» DATA PROVIDED
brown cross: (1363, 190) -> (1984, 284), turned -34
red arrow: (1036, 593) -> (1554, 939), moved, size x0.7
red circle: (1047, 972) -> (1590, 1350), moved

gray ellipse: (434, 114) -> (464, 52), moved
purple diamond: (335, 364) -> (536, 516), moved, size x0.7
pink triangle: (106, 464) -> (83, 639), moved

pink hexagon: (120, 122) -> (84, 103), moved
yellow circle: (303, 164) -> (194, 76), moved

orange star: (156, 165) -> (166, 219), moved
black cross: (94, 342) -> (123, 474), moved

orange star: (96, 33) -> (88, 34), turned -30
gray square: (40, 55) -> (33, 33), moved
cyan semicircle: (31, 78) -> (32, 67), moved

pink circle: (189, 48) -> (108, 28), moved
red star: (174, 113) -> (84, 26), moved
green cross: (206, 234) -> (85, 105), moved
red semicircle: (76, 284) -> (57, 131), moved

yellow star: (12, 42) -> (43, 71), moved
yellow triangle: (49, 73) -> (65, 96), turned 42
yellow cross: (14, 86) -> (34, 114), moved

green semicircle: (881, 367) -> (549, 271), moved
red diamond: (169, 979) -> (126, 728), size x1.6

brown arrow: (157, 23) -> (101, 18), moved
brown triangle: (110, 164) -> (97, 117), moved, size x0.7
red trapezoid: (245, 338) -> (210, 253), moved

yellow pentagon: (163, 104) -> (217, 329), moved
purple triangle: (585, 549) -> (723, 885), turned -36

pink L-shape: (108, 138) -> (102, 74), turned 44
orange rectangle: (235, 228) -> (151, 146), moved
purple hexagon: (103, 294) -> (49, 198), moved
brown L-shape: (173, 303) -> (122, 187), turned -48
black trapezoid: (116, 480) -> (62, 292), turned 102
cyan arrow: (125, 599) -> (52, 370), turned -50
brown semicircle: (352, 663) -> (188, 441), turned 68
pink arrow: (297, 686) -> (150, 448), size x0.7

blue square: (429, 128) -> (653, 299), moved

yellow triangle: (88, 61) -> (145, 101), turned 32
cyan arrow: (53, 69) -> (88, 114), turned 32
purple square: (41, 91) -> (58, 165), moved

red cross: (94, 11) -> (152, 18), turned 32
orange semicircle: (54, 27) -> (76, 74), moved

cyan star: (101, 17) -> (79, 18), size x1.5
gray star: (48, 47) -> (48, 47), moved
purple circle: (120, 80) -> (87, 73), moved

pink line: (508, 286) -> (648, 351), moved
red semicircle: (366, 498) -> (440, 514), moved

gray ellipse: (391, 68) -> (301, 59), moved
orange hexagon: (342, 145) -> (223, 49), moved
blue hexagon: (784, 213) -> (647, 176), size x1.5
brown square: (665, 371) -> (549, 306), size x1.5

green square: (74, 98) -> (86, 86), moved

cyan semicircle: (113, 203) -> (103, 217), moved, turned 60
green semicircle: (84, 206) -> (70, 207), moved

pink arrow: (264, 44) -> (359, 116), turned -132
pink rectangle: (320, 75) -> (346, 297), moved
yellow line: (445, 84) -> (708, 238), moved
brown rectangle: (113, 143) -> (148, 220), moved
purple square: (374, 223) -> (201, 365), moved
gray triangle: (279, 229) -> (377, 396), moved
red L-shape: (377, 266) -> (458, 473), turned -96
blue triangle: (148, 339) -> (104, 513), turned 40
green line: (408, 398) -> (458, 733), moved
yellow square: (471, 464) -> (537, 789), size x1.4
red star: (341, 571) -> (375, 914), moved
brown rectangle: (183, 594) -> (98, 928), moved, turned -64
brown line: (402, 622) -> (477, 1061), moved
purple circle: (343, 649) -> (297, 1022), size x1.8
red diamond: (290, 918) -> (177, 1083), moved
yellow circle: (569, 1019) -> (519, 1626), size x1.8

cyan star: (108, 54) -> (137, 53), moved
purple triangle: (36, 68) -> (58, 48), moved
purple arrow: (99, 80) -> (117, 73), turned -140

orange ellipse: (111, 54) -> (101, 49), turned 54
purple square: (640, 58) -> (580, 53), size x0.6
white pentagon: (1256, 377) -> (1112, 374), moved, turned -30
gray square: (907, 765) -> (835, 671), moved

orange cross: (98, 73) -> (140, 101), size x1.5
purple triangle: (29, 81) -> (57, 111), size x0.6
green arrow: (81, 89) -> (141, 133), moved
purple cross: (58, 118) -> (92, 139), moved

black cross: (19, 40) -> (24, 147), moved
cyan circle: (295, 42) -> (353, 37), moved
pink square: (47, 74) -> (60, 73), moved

» AIM OF THE TASK
Above is a listing; report how many of its lines include the word "square", giving the number only.

» YOUR RESPONSE
10